Exercise inputs:
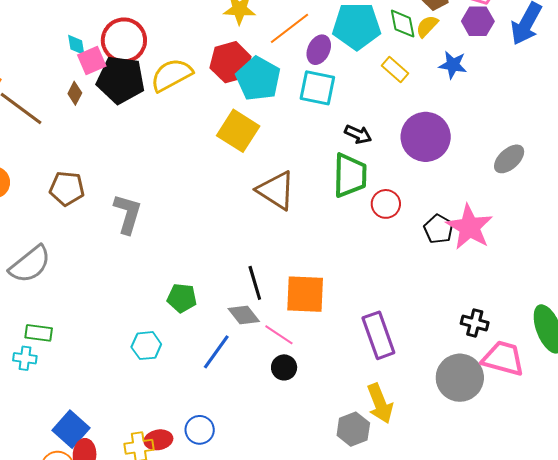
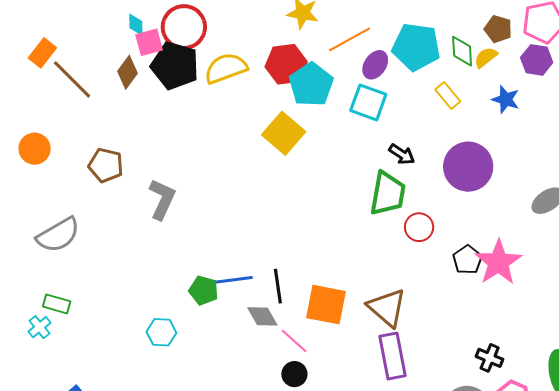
brown diamond: (75, 93) -> (128, 72), size x1.4
brown triangle: (276, 190) -> (387, 308), moved
blue line: (216, 352) -> (233, 280), moved, turned 39
cyan cross: (25, 358) -> (40, 327), turned 35

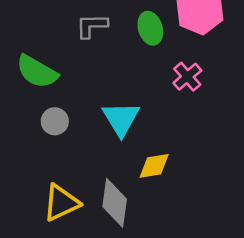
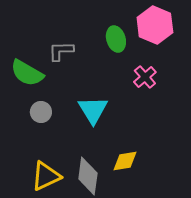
gray L-shape: (92, 26) -> (61, 51), moved
yellow diamond: (154, 166) -> (125, 161), moved

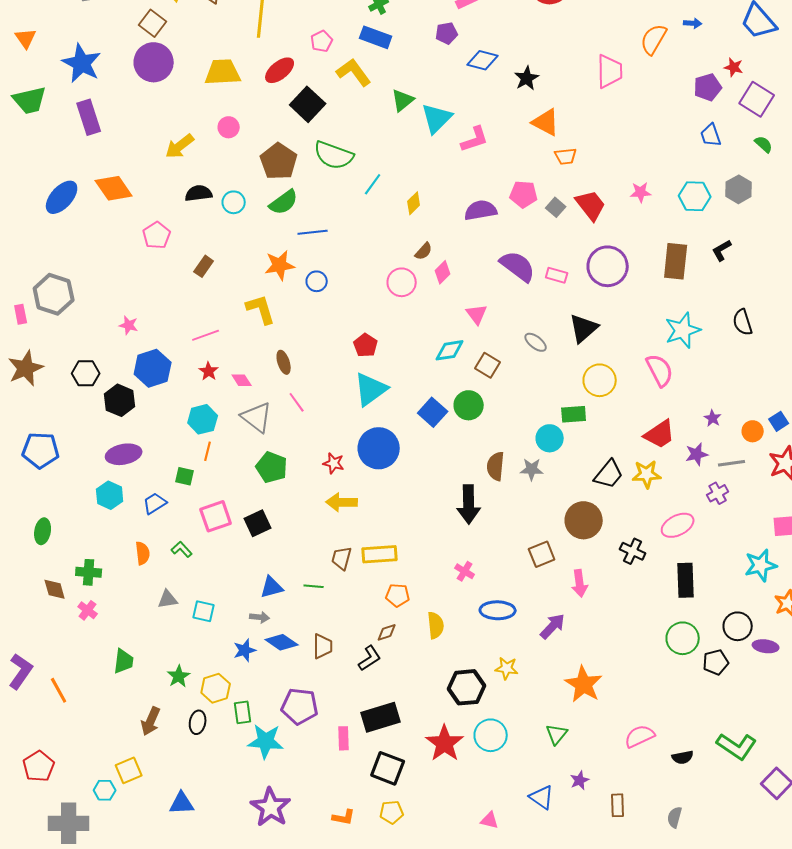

Your objective:
Could you output all of the records exactly, without their pictures?

Answer area:
brown diamond: (75, 93) -> (128, 72), size x1.4
brown triangle: (276, 190) -> (387, 308), moved
blue line: (216, 352) -> (233, 280), moved, turned 39
cyan cross: (25, 358) -> (40, 327), turned 35

gray L-shape: (92, 26) -> (61, 51), moved
yellow diamond: (154, 166) -> (125, 161), moved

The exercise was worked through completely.